• Exercise:
The entries that follow include a run beginning at the line with "LUX3 pin SDA: RX -> D8" and ending at the line with "SD1 pin MOSI: MO -> A5"; restate that run word for word and leave the rest out.

[Extracted records — start]

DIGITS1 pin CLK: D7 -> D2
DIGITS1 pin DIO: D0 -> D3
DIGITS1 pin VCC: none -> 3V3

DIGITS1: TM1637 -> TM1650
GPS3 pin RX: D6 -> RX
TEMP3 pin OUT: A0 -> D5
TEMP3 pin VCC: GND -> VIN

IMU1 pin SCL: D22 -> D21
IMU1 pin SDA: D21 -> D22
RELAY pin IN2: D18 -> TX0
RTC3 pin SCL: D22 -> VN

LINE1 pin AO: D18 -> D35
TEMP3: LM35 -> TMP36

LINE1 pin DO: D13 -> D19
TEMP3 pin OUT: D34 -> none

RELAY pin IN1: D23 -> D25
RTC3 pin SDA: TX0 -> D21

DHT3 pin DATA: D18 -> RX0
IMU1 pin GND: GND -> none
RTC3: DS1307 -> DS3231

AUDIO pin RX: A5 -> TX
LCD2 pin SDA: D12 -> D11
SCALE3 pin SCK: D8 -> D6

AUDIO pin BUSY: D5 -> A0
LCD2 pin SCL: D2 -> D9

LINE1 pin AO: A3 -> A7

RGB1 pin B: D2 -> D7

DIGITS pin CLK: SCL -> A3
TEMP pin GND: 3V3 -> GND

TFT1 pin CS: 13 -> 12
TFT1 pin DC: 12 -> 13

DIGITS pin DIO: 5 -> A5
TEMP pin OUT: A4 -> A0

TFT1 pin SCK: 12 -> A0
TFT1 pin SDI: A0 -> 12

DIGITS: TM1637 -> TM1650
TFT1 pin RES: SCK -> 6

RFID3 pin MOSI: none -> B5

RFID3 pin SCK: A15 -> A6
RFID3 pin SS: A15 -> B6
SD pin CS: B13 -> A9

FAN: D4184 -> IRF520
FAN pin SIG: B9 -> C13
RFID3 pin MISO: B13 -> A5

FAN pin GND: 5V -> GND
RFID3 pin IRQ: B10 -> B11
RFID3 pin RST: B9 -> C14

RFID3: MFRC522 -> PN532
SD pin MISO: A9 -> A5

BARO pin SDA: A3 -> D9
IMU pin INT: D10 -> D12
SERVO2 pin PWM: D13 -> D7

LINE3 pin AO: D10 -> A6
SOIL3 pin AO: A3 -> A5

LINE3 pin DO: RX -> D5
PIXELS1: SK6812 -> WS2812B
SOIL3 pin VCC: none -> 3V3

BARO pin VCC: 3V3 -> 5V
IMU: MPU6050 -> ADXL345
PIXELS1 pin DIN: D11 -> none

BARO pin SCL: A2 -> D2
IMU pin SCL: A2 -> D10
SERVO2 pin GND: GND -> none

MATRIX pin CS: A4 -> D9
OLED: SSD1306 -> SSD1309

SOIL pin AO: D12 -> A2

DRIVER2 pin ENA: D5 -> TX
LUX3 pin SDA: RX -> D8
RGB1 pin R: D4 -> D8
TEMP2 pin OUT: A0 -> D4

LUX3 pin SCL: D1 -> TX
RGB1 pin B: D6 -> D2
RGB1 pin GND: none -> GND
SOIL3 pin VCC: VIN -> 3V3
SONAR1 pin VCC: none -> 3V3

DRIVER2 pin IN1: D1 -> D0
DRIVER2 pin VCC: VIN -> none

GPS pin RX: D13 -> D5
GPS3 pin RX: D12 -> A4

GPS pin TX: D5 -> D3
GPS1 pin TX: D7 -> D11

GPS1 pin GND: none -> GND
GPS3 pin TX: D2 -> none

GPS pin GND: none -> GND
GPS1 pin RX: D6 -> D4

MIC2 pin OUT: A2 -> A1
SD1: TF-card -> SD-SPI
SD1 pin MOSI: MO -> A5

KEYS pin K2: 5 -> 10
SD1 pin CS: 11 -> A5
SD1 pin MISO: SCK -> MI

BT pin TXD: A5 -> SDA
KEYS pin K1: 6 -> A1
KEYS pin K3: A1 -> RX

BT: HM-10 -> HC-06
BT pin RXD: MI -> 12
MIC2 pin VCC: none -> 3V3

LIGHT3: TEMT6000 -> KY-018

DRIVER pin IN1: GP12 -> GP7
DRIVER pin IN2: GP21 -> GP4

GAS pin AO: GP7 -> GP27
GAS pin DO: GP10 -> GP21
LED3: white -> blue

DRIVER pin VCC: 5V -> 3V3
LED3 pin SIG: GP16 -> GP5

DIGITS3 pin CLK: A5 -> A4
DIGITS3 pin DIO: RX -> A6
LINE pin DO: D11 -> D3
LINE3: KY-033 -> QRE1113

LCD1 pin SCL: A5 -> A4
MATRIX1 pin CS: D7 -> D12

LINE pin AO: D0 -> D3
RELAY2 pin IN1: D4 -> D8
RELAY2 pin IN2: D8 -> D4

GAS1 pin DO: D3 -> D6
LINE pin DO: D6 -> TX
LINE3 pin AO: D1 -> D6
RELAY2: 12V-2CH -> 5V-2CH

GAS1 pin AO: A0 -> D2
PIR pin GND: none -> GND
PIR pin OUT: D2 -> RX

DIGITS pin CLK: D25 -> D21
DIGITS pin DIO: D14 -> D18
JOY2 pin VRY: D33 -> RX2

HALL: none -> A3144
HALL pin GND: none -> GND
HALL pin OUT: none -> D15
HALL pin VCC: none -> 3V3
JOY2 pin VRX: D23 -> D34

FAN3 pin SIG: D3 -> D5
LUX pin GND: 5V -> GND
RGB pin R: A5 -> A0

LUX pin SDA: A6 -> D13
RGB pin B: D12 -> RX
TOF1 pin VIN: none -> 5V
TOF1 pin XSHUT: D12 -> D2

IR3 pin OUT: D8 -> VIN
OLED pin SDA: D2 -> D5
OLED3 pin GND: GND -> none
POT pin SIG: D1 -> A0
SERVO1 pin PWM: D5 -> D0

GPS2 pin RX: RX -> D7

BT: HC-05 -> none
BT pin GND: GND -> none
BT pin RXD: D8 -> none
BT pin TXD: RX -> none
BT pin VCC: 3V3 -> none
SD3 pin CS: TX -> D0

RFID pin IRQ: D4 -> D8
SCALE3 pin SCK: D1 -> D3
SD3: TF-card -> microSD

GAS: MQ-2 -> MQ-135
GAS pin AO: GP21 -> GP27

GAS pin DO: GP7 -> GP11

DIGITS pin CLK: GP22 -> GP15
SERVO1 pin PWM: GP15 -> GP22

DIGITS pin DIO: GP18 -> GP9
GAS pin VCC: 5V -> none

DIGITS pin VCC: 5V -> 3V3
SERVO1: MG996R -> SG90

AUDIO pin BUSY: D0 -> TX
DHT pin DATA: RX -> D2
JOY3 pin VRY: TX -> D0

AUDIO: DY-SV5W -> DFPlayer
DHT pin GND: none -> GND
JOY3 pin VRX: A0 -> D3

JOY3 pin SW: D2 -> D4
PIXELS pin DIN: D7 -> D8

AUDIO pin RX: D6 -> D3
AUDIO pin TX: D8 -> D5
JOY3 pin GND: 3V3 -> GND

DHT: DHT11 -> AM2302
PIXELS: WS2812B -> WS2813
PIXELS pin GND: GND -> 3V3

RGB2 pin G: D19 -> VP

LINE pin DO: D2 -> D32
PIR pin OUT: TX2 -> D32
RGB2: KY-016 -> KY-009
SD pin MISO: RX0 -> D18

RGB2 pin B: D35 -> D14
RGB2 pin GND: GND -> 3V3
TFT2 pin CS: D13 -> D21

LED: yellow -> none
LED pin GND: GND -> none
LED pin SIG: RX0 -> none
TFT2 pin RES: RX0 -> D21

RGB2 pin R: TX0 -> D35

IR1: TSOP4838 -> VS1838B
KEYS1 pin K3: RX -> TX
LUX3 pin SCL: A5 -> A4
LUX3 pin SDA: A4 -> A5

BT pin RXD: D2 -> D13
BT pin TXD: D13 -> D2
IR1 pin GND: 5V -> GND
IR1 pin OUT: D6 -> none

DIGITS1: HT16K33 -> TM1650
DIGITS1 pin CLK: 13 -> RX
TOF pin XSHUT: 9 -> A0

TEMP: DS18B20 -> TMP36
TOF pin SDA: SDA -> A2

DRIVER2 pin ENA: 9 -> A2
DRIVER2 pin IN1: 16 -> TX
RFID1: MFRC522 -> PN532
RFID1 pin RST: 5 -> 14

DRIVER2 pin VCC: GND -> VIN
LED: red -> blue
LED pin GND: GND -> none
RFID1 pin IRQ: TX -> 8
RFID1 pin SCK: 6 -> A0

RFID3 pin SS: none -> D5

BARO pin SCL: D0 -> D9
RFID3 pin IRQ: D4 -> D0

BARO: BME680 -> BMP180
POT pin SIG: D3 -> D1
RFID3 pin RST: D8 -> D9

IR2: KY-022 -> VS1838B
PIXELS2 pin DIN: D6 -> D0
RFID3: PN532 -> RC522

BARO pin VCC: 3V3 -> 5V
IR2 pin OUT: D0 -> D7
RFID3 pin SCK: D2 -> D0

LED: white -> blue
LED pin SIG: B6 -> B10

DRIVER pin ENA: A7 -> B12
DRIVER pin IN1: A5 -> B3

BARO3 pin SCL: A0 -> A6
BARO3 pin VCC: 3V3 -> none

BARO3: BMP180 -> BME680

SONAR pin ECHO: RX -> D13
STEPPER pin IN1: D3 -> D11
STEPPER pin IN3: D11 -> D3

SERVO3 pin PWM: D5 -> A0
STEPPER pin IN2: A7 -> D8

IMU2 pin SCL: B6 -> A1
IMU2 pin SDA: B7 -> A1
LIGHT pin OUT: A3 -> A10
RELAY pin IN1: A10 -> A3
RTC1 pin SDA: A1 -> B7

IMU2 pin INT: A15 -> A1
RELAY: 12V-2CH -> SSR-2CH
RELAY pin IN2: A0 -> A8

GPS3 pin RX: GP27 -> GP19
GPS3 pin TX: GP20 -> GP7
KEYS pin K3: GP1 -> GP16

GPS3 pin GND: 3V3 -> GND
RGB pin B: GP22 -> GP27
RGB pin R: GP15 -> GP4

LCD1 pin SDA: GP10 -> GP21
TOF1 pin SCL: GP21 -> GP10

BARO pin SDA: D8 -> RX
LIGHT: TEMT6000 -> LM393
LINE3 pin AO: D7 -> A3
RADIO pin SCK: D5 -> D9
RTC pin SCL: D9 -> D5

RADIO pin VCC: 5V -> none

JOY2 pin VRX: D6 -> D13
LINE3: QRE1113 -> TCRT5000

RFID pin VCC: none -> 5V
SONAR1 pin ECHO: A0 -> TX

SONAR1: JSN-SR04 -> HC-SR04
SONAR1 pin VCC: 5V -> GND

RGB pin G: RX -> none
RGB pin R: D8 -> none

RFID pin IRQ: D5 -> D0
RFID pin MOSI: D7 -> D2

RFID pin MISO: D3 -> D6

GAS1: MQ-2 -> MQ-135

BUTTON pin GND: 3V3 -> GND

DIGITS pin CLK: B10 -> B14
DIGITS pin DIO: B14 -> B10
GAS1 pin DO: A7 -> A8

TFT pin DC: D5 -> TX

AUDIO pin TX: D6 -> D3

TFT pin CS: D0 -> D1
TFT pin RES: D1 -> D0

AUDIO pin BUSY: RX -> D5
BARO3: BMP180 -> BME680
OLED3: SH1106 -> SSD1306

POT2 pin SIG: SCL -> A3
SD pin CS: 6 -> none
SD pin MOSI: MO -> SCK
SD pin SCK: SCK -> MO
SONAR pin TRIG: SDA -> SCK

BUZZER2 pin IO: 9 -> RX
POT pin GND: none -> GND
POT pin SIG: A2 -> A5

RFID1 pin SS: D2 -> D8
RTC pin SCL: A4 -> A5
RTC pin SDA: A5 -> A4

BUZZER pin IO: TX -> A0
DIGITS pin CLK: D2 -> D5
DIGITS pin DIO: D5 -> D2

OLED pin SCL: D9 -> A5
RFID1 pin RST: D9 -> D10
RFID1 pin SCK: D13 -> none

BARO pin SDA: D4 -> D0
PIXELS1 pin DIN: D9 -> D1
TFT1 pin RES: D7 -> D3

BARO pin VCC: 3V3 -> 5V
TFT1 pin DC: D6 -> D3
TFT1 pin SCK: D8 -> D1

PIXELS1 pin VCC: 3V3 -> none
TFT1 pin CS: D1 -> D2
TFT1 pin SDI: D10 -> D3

[Extracted records — finish]

• Expected answer:
LUX3 pin SDA: RX -> D8
RGB1 pin R: D4 -> D8
TEMP2 pin OUT: A0 -> D4

LUX3 pin SCL: D1 -> TX
RGB1 pin B: D6 -> D2
RGB1 pin GND: none -> GND
SOIL3 pin VCC: VIN -> 3V3
SONAR1 pin VCC: none -> 3V3

DRIVER2 pin IN1: D1 -> D0
DRIVER2 pin VCC: VIN -> none

GPS pin RX: D13 -> D5
GPS3 pin RX: D12 -> A4

GPS pin TX: D5 -> D3
GPS1 pin TX: D7 -> D11

GPS1 pin GND: none -> GND
GPS3 pin TX: D2 -> none

GPS pin GND: none -> GND
GPS1 pin RX: D6 -> D4

MIC2 pin OUT: A2 -> A1
SD1: TF-card -> SD-SPI
SD1 pin MOSI: MO -> A5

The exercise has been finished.